Top of Given information

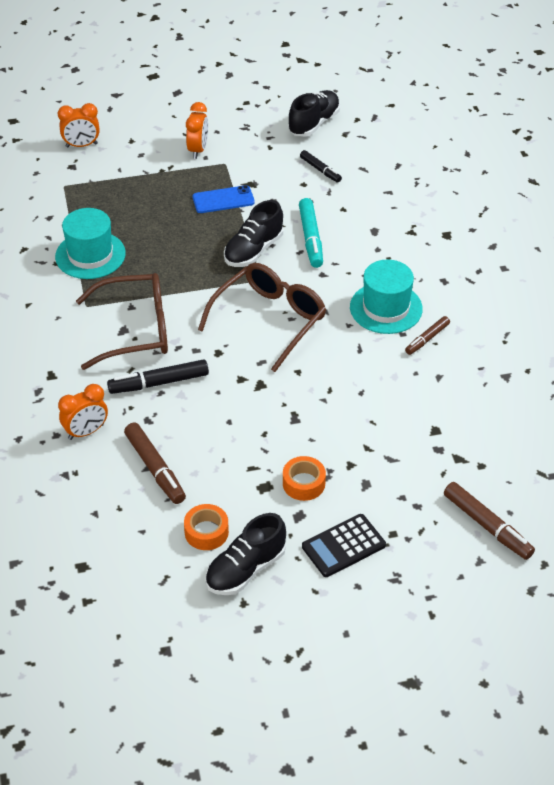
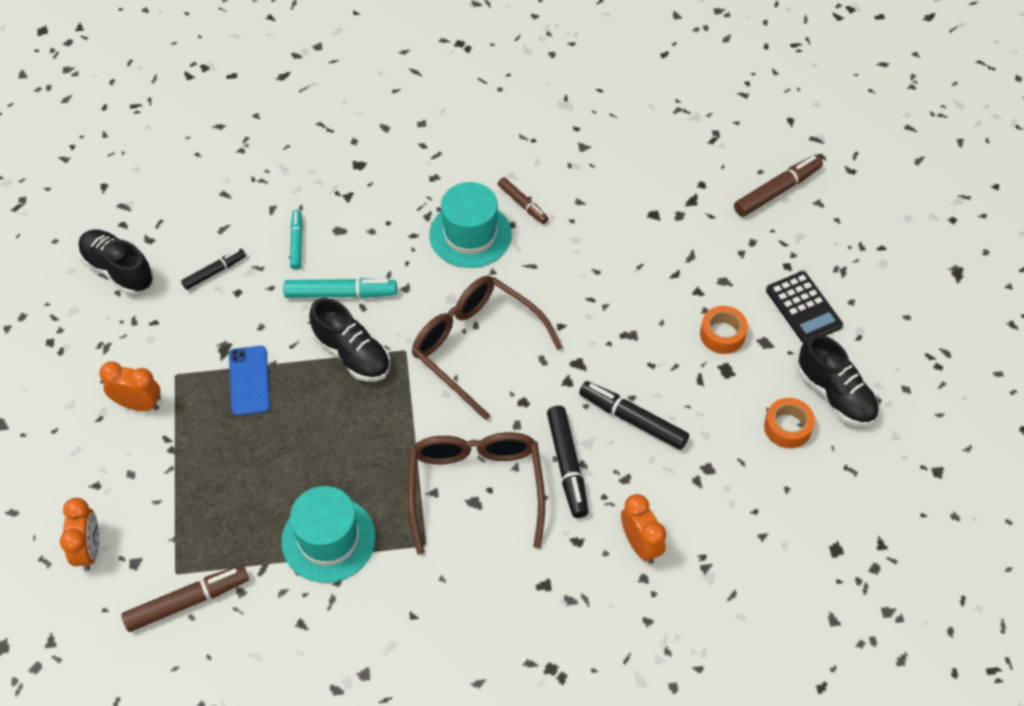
camera: 85 degrees left, 10 degrees up
(155, 468) = (698, 473): brown marker -> brown marker (187, 602)
(206, 423) = (633, 419): none -> black marker
(357, 209) = (297, 243): none -> turquoise marker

Bottom of Given information

◆ **Task**
Everything from the line containing "(206, 423) = (633, 419): none -> black marker" to the last line of the data above must be set down exactly, both ends included, with no other lines.

◆ **Response to the task**
(206, 423) = (633, 419): none -> black marker
(357, 209) = (297, 243): none -> turquoise marker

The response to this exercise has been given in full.